### [OBJECTIVE]
Transcribe only the stretch of lines that opens with the line containing "Find **necrosis or" and closes with the last line of the listing, skipping pictures.

### [Saved entries]
· · · · ·
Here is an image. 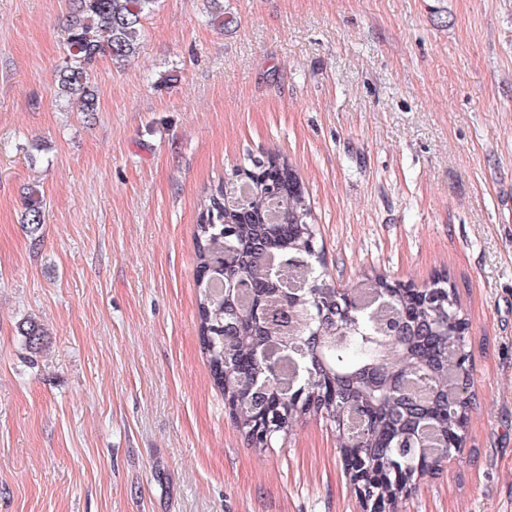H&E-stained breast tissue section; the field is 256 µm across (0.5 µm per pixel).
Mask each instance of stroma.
<instances>
[{
	"mask_svg": "<svg viewBox=\"0 0 512 512\" xmlns=\"http://www.w3.org/2000/svg\"><path fill=\"white\" fill-rule=\"evenodd\" d=\"M70 7L0 0V512H362L335 425L252 447L201 347L198 203L271 152L338 287L442 272L467 319L466 441L390 512H512V0H160L90 116ZM24 201L25 211L23 214V222L30 236L39 237V233L43 224L42 200L38 197L37 192L31 189Z\"/></svg>",
	"mask_w": 512,
	"mask_h": 512,
	"instance_id": "35a3bbf8",
	"label": "stroma"
}]
</instances>
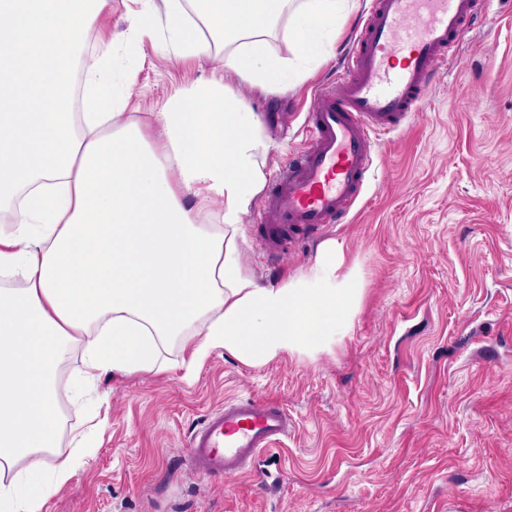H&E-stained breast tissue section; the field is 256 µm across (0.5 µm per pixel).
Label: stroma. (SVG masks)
Masks as SVG:
<instances>
[{
	"instance_id": "1",
	"label": "stroma",
	"mask_w": 512,
	"mask_h": 512,
	"mask_svg": "<svg viewBox=\"0 0 512 512\" xmlns=\"http://www.w3.org/2000/svg\"><path fill=\"white\" fill-rule=\"evenodd\" d=\"M370 0H349L326 61H299L287 92L242 94L258 119L266 175L304 146L318 89ZM152 0H112L113 67L128 112H154L219 59L183 65L135 18ZM372 176L349 216L268 255L253 213L242 260L263 284L305 273L342 243L363 284L353 328L312 356L259 366L215 349L181 370L102 376L98 405L72 392L81 352L56 377L58 452L97 426L92 449L42 512H512V0H493L441 66L418 112L375 136ZM282 405L288 436L249 474L200 478L191 432L231 398Z\"/></svg>"
}]
</instances>
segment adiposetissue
Here are the masks:
<instances>
[{
    "label": "adipose tissue",
    "mask_w": 512,
    "mask_h": 512,
    "mask_svg": "<svg viewBox=\"0 0 512 512\" xmlns=\"http://www.w3.org/2000/svg\"><path fill=\"white\" fill-rule=\"evenodd\" d=\"M344 0H161L182 61L216 51L222 70L178 90L148 125L124 119L110 83L112 0H0V205L23 201L0 231V512H42L74 471L56 453L54 380L68 345L82 350L79 389L102 373L159 369L179 338L195 371L214 349L263 364L313 354L348 335L362 288L342 244L311 268L259 284L235 235L265 184L257 119L226 80L278 87L291 58L268 36L287 19L297 55L327 50ZM84 57L73 111L74 43Z\"/></svg>",
    "instance_id": "1"
}]
</instances>
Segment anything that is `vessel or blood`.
Returning <instances> with one entry per match:
<instances>
[{
  "label": "vessel or blood",
  "instance_id": "obj_1",
  "mask_svg": "<svg viewBox=\"0 0 512 512\" xmlns=\"http://www.w3.org/2000/svg\"><path fill=\"white\" fill-rule=\"evenodd\" d=\"M491 3L372 0L345 58V77L319 90L306 122L307 147L278 169L255 216L265 227L269 249L348 215L370 174L374 133L397 130L411 119L469 23ZM290 428L280 405L231 400L192 432L188 460L206 477L240 473Z\"/></svg>",
  "mask_w": 512,
  "mask_h": 512
}]
</instances>
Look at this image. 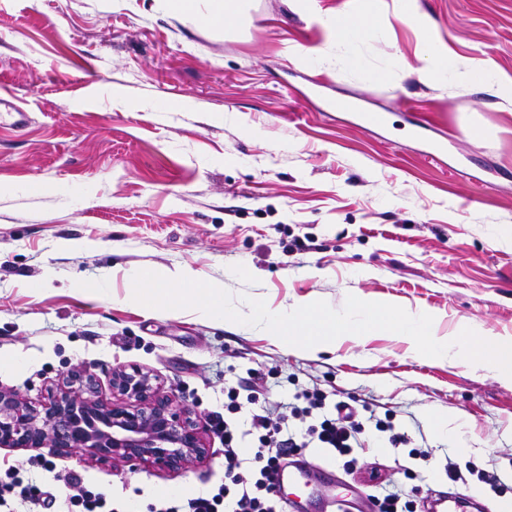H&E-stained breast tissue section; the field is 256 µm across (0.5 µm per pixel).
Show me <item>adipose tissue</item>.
Here are the masks:
<instances>
[{
  "instance_id": "adipose-tissue-1",
  "label": "adipose tissue",
  "mask_w": 512,
  "mask_h": 512,
  "mask_svg": "<svg viewBox=\"0 0 512 512\" xmlns=\"http://www.w3.org/2000/svg\"><path fill=\"white\" fill-rule=\"evenodd\" d=\"M392 13L380 11L374 0H360L358 5L342 13L341 26L336 29V64L342 68L360 65L358 47L361 43L376 38L389 26L390 19L416 23L419 31L417 58L421 71L434 83H444L451 78L464 79L468 84L492 90L499 87V75L486 63L449 53L445 44L439 42L425 24L416 21V0H392Z\"/></svg>"
}]
</instances>
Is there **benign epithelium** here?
<instances>
[{
	"label": "benign epithelium",
	"instance_id": "7a95c632",
	"mask_svg": "<svg viewBox=\"0 0 512 512\" xmlns=\"http://www.w3.org/2000/svg\"><path fill=\"white\" fill-rule=\"evenodd\" d=\"M112 393L100 399L95 381L68 371L48 401L34 405L0 389V447L51 448L58 455L178 473L209 457L193 411L164 393L139 368L112 371Z\"/></svg>",
	"mask_w": 512,
	"mask_h": 512
}]
</instances>
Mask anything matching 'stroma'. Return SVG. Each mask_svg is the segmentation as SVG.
Returning a JSON list of instances; mask_svg holds the SVG:
<instances>
[{
  "label": "stroma",
  "mask_w": 512,
  "mask_h": 512,
  "mask_svg": "<svg viewBox=\"0 0 512 512\" xmlns=\"http://www.w3.org/2000/svg\"><path fill=\"white\" fill-rule=\"evenodd\" d=\"M349 7L253 0L249 22L227 30L206 21L208 0L190 20L167 0H0V89L29 116L0 127V387L41 403L80 368L108 402L113 369L136 365L196 412L210 447L183 473L0 448L1 474L62 499L58 477L76 471L127 510L166 487L205 493L224 476L212 430L224 387L258 371L271 400L314 385L375 400L398 431L425 435L430 462L403 448L388 471L417 503L512 501V383L493 373L415 358L381 332L314 354L124 302L129 269L188 266L237 304L361 293L432 313L442 334L465 319L512 336V86L421 80L418 32L397 20L362 45L363 70L319 65L333 39L320 16ZM417 11L449 50L512 77V0ZM352 103L384 125L355 124ZM449 454L498 473L501 491L476 474L449 481Z\"/></svg>",
  "instance_id": "35a3bbf8"
}]
</instances>
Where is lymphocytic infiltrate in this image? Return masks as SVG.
<instances>
[{
    "mask_svg": "<svg viewBox=\"0 0 512 512\" xmlns=\"http://www.w3.org/2000/svg\"><path fill=\"white\" fill-rule=\"evenodd\" d=\"M225 396L228 416L214 423L224 443L223 482L206 495L157 499L148 504L147 512H285L282 499L273 492L271 476L288 457L321 448L342 459L345 471L354 475L364 466L360 449L378 433L384 434L391 448H408L410 457H429L412 447L407 433L397 431L394 411H378L368 401L358 406L333 403L321 389L300 386L284 407L254 388L246 401L251 406L249 426L243 430L232 419L242 405L237 389L227 388ZM367 488L376 512H416L409 493L378 473L370 474ZM56 504V494L33 480L11 472L0 480V508L7 512H58Z\"/></svg>",
    "mask_w": 512,
    "mask_h": 512,
    "instance_id": "f902f5d3",
    "label": "lymphocytic infiltrate"
}]
</instances>
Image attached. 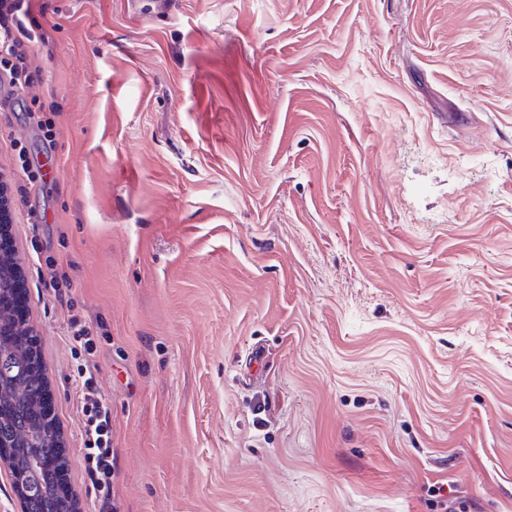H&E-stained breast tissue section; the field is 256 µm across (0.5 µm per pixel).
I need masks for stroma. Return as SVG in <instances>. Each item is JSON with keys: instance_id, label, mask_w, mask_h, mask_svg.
Instances as JSON below:
<instances>
[{"instance_id": "35a3bbf8", "label": "stroma", "mask_w": 512, "mask_h": 512, "mask_svg": "<svg viewBox=\"0 0 512 512\" xmlns=\"http://www.w3.org/2000/svg\"><path fill=\"white\" fill-rule=\"evenodd\" d=\"M25 23L0 174L78 512L74 315L114 512H512V0Z\"/></svg>"}]
</instances>
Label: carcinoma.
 <instances>
[{
	"label": "carcinoma",
	"mask_w": 512,
	"mask_h": 512,
	"mask_svg": "<svg viewBox=\"0 0 512 512\" xmlns=\"http://www.w3.org/2000/svg\"><path fill=\"white\" fill-rule=\"evenodd\" d=\"M15 358L0 351V448L22 465L26 479L18 495L24 512H70L71 502L61 484L64 453L57 447L58 427L46 398L44 374L29 373L16 380Z\"/></svg>",
	"instance_id": "obj_1"
}]
</instances>
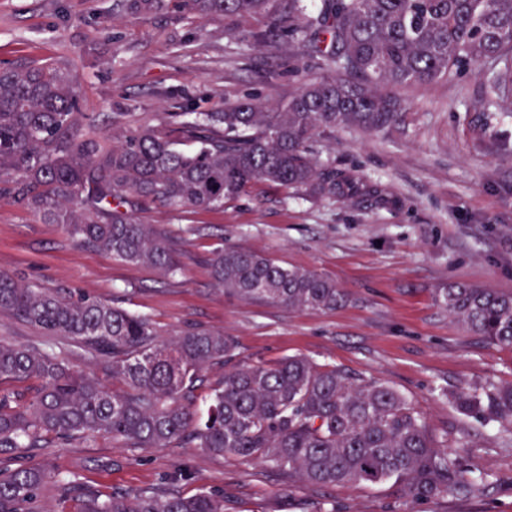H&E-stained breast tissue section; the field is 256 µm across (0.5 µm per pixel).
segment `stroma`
Returning a JSON list of instances; mask_svg holds the SVG:
<instances>
[{
	"mask_svg": "<svg viewBox=\"0 0 512 512\" xmlns=\"http://www.w3.org/2000/svg\"><path fill=\"white\" fill-rule=\"evenodd\" d=\"M260 25L252 17L203 21L169 5L135 13L123 0H0V68L56 64L76 81L81 111L124 113L127 130L248 97L275 106L322 69L285 42H254ZM485 70L470 66L400 89L408 106L396 128L340 130L315 143L320 168L359 175L357 197L255 183L219 209L149 205L141 220L177 243L182 270L171 278L76 246L64 225L0 198V272L89 294L148 317L165 334L188 325L222 332L239 364L302 355L357 384L387 383L449 451L484 474L483 492L406 503L386 484L325 489L271 463L198 448L131 450L105 436L31 451L30 461L79 470L106 491L159 486L185 466L194 478L180 491L223 490L228 512H512V433L463 414L444 395L512 383V346L461 328L436 300L451 282L512 293V96L488 98ZM227 246L328 278L347 301L296 310L224 294L209 260Z\"/></svg>",
	"mask_w": 512,
	"mask_h": 512,
	"instance_id": "stroma-1",
	"label": "stroma"
}]
</instances>
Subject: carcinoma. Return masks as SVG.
I'll return each mask as SVG.
<instances>
[{
    "instance_id": "carcinoma-1",
    "label": "carcinoma",
    "mask_w": 512,
    "mask_h": 512,
    "mask_svg": "<svg viewBox=\"0 0 512 512\" xmlns=\"http://www.w3.org/2000/svg\"><path fill=\"white\" fill-rule=\"evenodd\" d=\"M202 19L260 17L257 42L297 41V52L328 74L306 82L278 107L249 99L118 139L78 111L79 88L52 63L0 68V195L63 224L80 245L97 247L162 274L174 273L168 237L140 220L160 202L221 207L255 182L319 197L351 196L352 174L322 172L314 143L339 129L379 132L398 125L394 89L448 79L489 63L485 87L512 94V0H174ZM209 265L224 293L266 298L290 309L325 310L344 295L336 284L284 268L243 248L219 251ZM438 299L448 314L493 344L512 346V294L450 283ZM0 313L69 340L109 367L114 390L73 369L63 351L0 339V512H42L53 486L73 512H225L224 491L176 490L180 470L151 490L103 492L80 473L48 461L22 463L25 451L64 448L95 435L126 448L190 445L295 471L304 483H389L416 503L474 493L483 476L448 453L405 396L387 383L362 386L342 371L292 356L271 365H237L205 385L204 371L234 357L220 332L190 326L163 339L146 317L84 296L24 286L0 273ZM463 413L512 427V385L448 392Z\"/></svg>"
}]
</instances>
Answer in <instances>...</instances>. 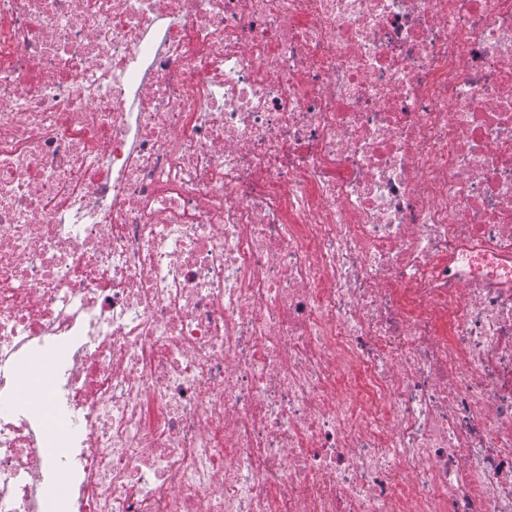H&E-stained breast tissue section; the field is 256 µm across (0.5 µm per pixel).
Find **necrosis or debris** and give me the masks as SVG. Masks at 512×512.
Here are the masks:
<instances>
[{"mask_svg": "<svg viewBox=\"0 0 512 512\" xmlns=\"http://www.w3.org/2000/svg\"><path fill=\"white\" fill-rule=\"evenodd\" d=\"M0 512H512V0H0Z\"/></svg>", "mask_w": 512, "mask_h": 512, "instance_id": "obj_1", "label": "necrosis or debris"}]
</instances>
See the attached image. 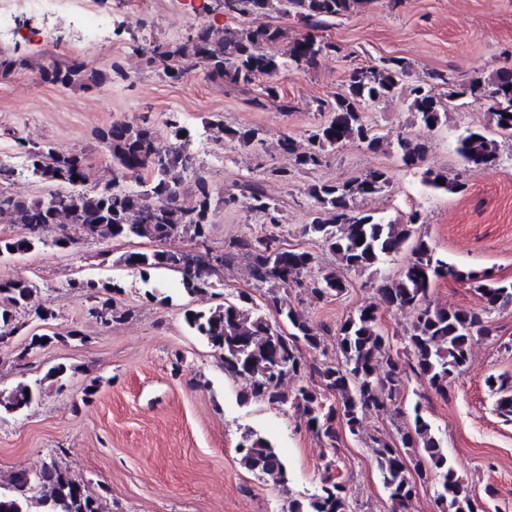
· · · · ·
### [EXERCISE OUTPUT]
Find **necrosis or debris** and give me the masks as SVG. Masks at 512×512.
Here are the masks:
<instances>
[{"mask_svg": "<svg viewBox=\"0 0 512 512\" xmlns=\"http://www.w3.org/2000/svg\"><path fill=\"white\" fill-rule=\"evenodd\" d=\"M0 512H512V0H0Z\"/></svg>", "mask_w": 512, "mask_h": 512, "instance_id": "obj_1", "label": "necrosis or debris"}]
</instances>
See the attached image. 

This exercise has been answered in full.